*** Block opens ***
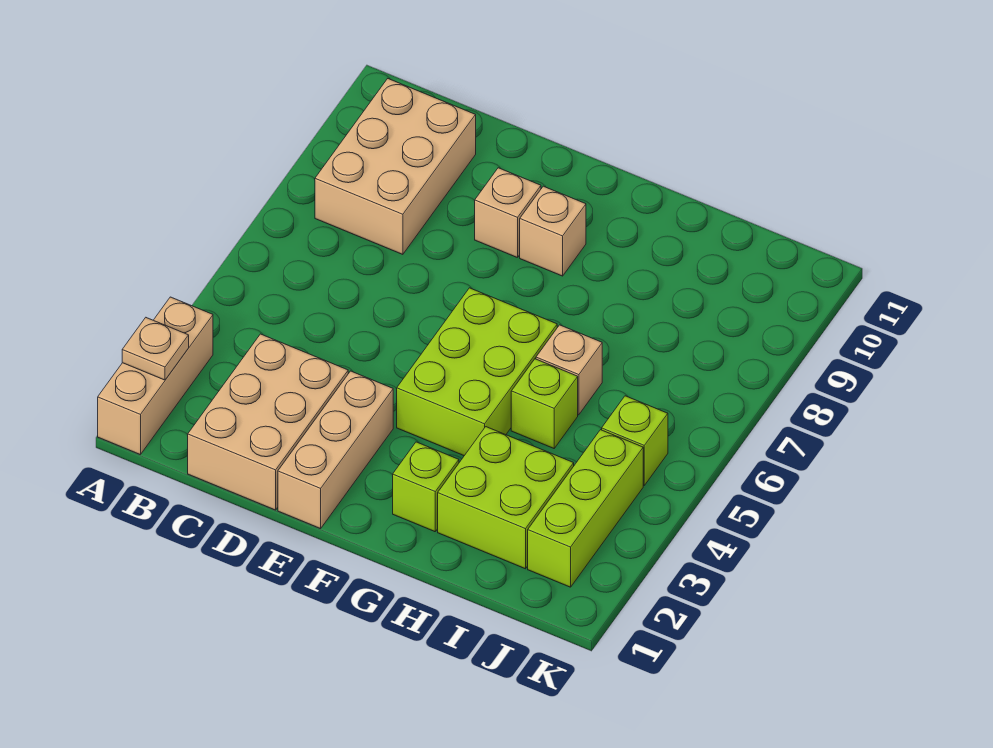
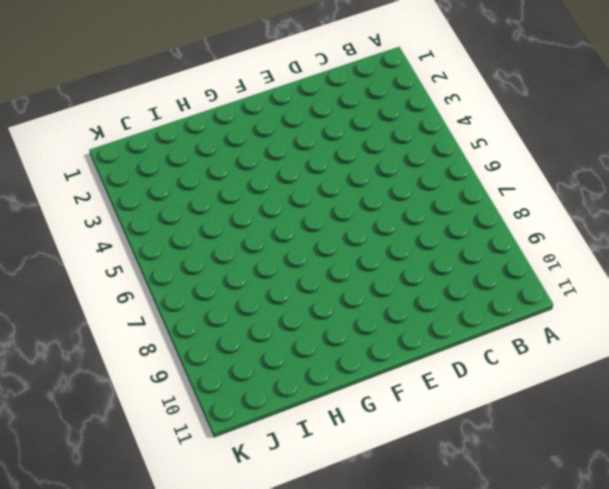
none -> tan brick A1:A3 level 1
none -> tan brick B8:C10 level 1
none -> tan brick C1:D3 level 1

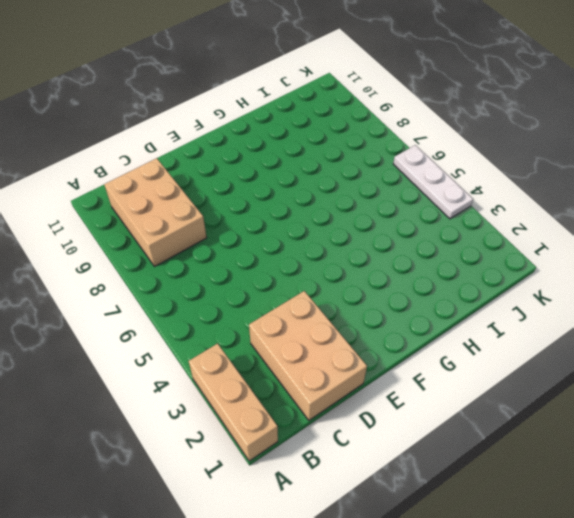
white plate K4:K6 level 1 -> none
none -> tan brick E1:E3 level 1
none -> tan brick E9 level 1
none -> lime brick F4:G6 level 1

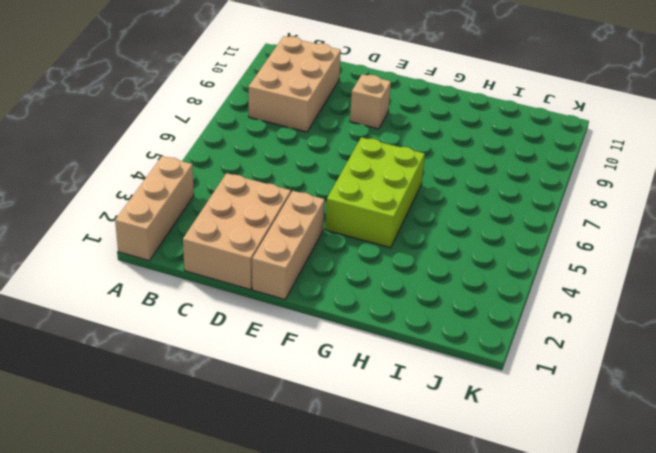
none -> tan brick F9 level 1
none -> lime brick G2 level 1
none -> lime brick H2:I3 level 1

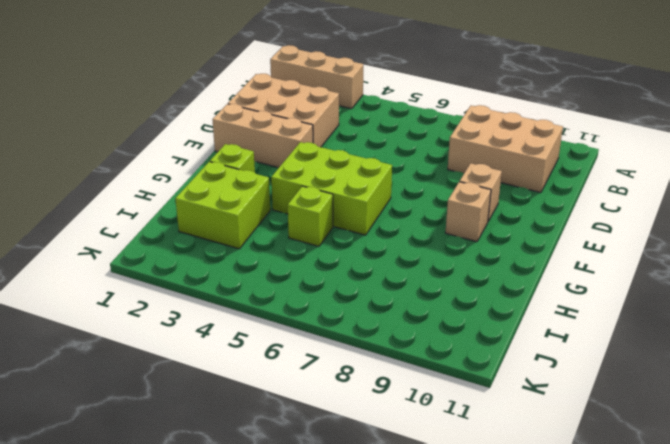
none -> tan brick H6 level 1
none -> lime brick J2:J4 level 1
none -> lime brick J5 level 1

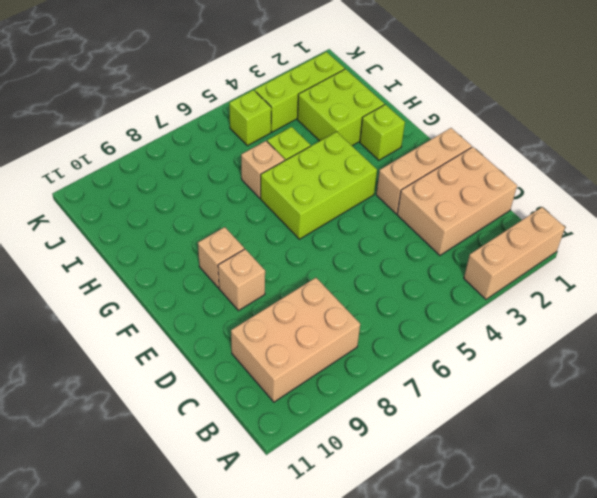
none -> tan plate A2 level 2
*** Block closes ***
▶ [Work instruction] Once you have checked every line of the material above, return the ones that hold the string "lime".

▶ [Solution for this exercise]
none -> lime brick F4:G6 level 1
none -> lime brick G2 level 1
none -> lime brick H2:I3 level 1
none -> lime brick J2:J4 level 1
none -> lime brick J5 level 1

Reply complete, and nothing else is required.